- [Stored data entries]
────────
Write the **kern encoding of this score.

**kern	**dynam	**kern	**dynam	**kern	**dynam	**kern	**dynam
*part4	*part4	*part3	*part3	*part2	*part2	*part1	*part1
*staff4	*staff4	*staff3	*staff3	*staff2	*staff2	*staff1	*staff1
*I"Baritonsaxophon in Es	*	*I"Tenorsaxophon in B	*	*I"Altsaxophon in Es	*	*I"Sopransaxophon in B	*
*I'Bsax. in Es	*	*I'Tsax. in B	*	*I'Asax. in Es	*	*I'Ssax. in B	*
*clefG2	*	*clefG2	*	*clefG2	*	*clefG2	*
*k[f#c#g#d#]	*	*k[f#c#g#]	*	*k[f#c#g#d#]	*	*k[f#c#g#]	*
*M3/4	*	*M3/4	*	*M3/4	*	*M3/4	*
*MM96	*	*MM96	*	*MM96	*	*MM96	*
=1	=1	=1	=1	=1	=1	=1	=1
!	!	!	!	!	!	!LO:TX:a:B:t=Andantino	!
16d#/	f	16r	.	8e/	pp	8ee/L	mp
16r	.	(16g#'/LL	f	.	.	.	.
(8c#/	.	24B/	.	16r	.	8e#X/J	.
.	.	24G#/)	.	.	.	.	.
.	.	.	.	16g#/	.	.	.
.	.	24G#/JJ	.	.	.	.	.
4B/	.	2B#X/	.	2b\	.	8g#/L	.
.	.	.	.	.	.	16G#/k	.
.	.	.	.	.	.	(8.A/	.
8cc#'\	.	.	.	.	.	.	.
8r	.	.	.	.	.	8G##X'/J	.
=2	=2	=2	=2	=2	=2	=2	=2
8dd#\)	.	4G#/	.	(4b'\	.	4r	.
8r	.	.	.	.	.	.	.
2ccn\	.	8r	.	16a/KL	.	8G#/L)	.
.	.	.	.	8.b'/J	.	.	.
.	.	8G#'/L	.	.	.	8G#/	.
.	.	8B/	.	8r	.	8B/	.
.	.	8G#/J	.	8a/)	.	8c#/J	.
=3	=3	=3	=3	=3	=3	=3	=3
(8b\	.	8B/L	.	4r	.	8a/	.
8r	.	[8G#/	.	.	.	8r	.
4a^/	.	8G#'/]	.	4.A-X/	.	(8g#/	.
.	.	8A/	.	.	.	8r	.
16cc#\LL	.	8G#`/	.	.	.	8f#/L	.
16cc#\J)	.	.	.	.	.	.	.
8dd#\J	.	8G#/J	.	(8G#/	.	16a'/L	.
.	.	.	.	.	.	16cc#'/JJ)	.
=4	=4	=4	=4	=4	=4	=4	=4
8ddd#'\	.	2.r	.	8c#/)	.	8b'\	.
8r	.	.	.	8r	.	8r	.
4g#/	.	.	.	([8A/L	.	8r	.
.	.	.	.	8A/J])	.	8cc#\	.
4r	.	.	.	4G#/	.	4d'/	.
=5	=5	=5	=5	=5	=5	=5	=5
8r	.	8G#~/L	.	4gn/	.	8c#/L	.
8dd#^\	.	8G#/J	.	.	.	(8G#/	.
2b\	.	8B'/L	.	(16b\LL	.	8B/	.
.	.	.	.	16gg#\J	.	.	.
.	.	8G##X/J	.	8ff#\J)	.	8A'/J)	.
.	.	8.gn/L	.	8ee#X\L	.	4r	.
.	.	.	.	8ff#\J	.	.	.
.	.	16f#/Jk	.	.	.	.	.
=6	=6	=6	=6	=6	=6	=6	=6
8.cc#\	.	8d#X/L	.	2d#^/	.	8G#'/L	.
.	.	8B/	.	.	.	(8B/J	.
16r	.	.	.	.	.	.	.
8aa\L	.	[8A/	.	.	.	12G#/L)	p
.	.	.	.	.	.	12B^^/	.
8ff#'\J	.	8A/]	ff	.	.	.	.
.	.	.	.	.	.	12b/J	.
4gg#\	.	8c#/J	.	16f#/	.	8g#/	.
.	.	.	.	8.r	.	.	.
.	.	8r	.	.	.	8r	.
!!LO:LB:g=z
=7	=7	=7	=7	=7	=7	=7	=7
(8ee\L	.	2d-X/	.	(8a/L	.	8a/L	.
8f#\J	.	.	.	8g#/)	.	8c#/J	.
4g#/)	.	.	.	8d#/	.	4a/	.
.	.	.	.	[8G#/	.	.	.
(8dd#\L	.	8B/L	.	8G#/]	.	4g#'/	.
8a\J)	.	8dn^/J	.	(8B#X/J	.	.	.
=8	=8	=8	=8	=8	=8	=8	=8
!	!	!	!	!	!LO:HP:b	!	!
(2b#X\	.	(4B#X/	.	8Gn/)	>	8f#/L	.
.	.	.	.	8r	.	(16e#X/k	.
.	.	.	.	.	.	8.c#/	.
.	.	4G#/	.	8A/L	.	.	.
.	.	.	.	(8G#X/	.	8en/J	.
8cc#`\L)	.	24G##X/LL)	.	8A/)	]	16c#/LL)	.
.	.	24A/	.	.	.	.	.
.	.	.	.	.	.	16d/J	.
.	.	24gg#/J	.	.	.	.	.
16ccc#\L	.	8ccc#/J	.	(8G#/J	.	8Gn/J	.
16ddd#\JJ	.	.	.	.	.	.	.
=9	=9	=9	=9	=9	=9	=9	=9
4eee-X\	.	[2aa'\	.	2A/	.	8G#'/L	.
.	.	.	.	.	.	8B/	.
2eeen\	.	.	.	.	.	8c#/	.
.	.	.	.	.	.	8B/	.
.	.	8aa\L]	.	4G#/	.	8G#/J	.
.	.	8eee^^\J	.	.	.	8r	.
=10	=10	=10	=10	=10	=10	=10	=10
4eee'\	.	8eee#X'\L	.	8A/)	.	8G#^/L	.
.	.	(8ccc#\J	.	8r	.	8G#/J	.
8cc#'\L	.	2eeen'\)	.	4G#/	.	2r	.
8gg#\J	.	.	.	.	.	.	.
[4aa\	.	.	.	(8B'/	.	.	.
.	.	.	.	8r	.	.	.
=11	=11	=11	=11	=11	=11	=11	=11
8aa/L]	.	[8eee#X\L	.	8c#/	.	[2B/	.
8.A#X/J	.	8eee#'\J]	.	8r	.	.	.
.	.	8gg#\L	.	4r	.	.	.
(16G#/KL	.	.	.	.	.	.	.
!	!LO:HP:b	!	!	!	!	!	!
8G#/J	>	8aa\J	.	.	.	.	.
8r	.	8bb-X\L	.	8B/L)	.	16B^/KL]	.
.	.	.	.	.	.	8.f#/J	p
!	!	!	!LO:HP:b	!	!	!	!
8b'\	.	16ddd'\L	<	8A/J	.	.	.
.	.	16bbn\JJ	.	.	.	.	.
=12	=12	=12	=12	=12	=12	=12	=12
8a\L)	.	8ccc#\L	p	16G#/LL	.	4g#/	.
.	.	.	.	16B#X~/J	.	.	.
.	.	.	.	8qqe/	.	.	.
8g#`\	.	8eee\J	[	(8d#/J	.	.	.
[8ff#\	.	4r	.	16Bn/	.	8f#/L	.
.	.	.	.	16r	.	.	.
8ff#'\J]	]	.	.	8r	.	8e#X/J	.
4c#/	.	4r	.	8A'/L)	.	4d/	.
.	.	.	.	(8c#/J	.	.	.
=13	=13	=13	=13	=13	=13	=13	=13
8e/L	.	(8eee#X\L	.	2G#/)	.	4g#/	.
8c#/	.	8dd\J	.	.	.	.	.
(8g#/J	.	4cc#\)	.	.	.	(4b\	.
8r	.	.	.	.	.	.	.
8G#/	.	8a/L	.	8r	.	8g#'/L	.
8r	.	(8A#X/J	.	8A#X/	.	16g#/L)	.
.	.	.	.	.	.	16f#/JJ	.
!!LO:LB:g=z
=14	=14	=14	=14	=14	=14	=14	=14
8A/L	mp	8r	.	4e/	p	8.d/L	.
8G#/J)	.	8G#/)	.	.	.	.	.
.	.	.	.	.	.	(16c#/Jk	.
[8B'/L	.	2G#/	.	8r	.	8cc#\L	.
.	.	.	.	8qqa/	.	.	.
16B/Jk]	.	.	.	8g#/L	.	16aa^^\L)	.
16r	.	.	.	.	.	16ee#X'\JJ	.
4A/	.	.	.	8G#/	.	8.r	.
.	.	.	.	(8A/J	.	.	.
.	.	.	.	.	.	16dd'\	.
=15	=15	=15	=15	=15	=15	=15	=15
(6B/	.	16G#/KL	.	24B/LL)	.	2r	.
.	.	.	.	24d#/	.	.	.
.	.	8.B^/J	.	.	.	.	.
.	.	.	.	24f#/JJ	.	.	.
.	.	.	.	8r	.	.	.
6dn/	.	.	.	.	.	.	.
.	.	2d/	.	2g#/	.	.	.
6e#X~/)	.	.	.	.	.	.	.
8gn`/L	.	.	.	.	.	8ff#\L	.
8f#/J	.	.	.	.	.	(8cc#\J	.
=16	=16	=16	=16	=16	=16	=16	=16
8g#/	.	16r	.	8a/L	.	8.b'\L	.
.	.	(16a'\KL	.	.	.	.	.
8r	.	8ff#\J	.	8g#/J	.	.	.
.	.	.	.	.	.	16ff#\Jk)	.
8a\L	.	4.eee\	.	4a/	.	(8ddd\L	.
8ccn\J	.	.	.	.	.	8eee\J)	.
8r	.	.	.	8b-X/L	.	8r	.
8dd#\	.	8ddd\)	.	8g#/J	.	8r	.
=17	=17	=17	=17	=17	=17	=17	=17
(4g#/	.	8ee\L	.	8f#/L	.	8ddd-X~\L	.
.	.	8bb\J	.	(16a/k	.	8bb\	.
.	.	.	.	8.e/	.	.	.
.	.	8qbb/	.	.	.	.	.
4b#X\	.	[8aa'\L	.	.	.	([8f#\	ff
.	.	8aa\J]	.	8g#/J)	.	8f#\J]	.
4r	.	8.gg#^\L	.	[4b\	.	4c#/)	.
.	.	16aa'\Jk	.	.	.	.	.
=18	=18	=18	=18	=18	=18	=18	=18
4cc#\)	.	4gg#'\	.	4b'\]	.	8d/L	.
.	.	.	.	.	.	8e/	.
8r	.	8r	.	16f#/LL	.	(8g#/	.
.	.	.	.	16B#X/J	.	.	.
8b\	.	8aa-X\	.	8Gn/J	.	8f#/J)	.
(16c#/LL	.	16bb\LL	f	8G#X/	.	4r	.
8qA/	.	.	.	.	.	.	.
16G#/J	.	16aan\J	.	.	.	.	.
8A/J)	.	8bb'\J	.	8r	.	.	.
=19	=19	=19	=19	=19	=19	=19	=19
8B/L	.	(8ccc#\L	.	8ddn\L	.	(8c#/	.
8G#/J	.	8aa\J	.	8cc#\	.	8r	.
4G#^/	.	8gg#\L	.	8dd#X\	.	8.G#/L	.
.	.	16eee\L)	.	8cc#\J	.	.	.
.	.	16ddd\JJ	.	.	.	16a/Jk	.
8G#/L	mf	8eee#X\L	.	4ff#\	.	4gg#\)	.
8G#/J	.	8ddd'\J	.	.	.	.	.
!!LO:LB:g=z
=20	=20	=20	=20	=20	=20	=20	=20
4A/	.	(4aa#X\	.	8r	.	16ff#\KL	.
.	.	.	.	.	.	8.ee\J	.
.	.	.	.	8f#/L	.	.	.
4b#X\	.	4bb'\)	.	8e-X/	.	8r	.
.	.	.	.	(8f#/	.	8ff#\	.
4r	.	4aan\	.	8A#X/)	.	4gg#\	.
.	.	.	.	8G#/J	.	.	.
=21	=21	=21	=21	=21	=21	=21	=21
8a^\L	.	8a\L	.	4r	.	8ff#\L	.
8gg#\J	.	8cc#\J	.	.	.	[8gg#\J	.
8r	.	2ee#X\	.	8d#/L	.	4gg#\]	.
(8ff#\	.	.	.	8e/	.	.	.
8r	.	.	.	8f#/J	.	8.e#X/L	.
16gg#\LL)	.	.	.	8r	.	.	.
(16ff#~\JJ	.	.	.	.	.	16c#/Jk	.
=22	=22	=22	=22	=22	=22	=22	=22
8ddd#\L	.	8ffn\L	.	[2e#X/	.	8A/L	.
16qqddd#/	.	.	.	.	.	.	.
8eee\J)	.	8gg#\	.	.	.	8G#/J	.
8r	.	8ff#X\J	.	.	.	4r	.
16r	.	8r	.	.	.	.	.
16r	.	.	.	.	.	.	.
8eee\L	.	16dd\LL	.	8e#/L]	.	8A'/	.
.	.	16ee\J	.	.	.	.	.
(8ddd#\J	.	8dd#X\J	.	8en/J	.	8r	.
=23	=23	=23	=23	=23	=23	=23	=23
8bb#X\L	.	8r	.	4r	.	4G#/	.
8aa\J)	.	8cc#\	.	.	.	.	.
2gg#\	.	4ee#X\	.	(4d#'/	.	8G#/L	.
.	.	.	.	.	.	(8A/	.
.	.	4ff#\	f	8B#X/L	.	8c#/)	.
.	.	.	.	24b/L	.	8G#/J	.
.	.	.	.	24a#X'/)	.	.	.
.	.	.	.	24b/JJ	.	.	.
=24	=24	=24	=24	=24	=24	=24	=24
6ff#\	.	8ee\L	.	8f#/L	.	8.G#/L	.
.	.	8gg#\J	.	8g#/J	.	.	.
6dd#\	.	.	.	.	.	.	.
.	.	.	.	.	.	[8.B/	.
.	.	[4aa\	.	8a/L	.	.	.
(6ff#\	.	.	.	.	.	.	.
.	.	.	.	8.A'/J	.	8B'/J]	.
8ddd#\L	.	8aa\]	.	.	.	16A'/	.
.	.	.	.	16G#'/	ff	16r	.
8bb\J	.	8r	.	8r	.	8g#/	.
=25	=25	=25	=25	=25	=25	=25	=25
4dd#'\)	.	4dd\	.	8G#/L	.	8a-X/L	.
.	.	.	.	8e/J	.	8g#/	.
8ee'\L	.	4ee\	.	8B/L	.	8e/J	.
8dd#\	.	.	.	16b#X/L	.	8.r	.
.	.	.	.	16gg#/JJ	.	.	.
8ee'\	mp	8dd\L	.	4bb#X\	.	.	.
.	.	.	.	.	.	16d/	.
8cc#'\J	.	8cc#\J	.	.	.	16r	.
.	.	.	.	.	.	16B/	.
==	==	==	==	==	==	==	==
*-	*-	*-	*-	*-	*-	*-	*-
────────
Report every line of the items above that contains the string "kern", treating uppercase and lowercase as different.

- [Solution to this problem]
Write the **kern encoding of this score.
**kern	**dynam	**kern	**dynam	**kern	**dynam	**kern	**dynam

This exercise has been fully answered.